> **What to produce**:
Only lines containing the word "brown" belong in the answer; copy each one from the records.

--- Dataset entries Enclosed Below ---

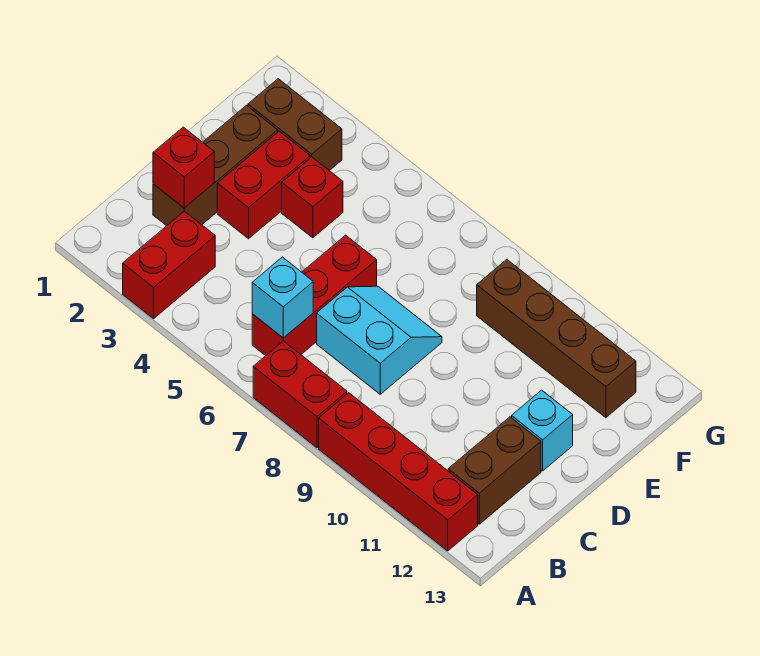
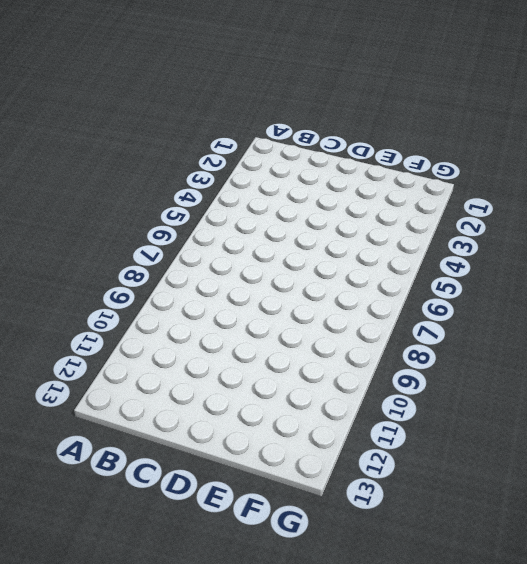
none -> red brick A3:B3 level 1
none -> red brick A7:A8 level 1
none -> red brick A9:A12 level 1

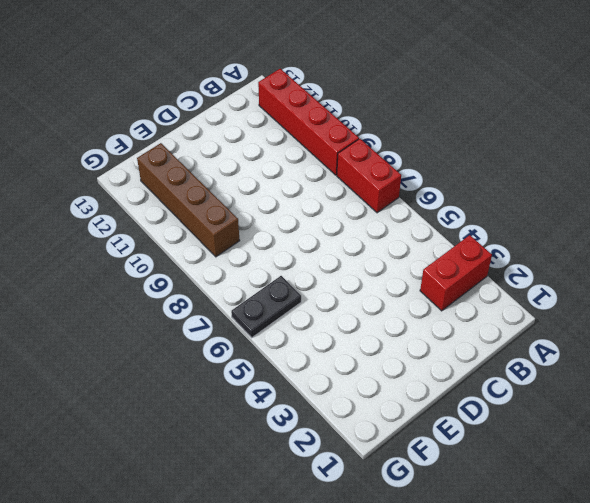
black plate F6:G6 level 1 -> none
none -> red brick B6:D6 level 1
none -> brown brick B12:C12 level 1
none -> brown brick C2:E2 level 1

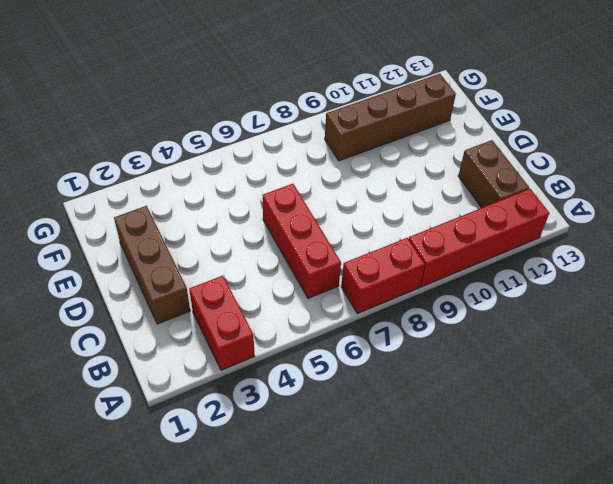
none -> cyan slope C7:D8 level 1 top C
none -> red brick D3:E3 level 1
none -> cyan brick D12 level 1

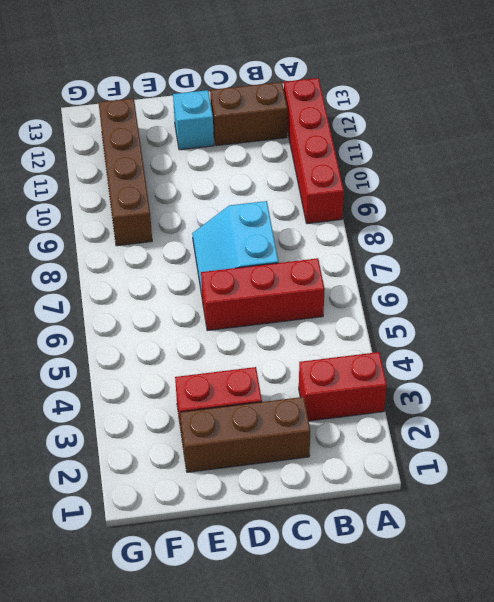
none -> red brick A7:A8 level 1
none -> red brick E4 level 1
none -> brown brick F2:F3 level 1

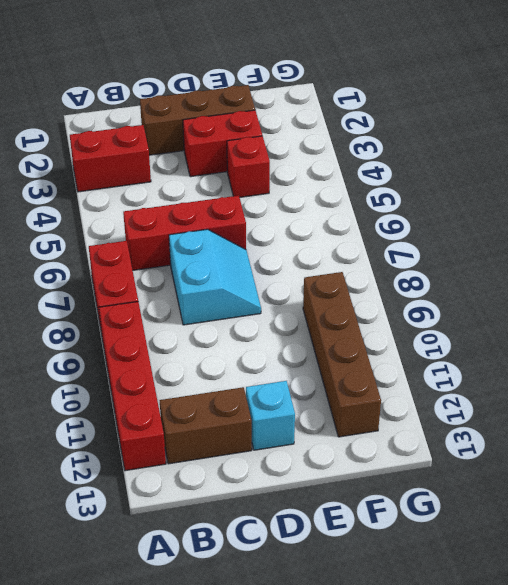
none -> brown brick F2:F3 level 1
none -> cyan brick B6 level 2
none -> red brick C2 level 2

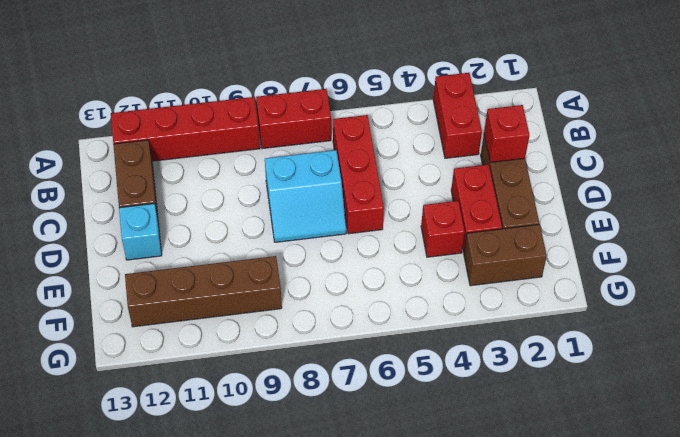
none -> cyan brick B6 level 2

--- End of Enclosed Dataset entries ---

> **Solved exercise**:
none -> brown brick B12:C12 level 1
none -> brown brick C2:E2 level 1
none -> brown brick F2:F3 level 1
none -> brown brick F2:F3 level 1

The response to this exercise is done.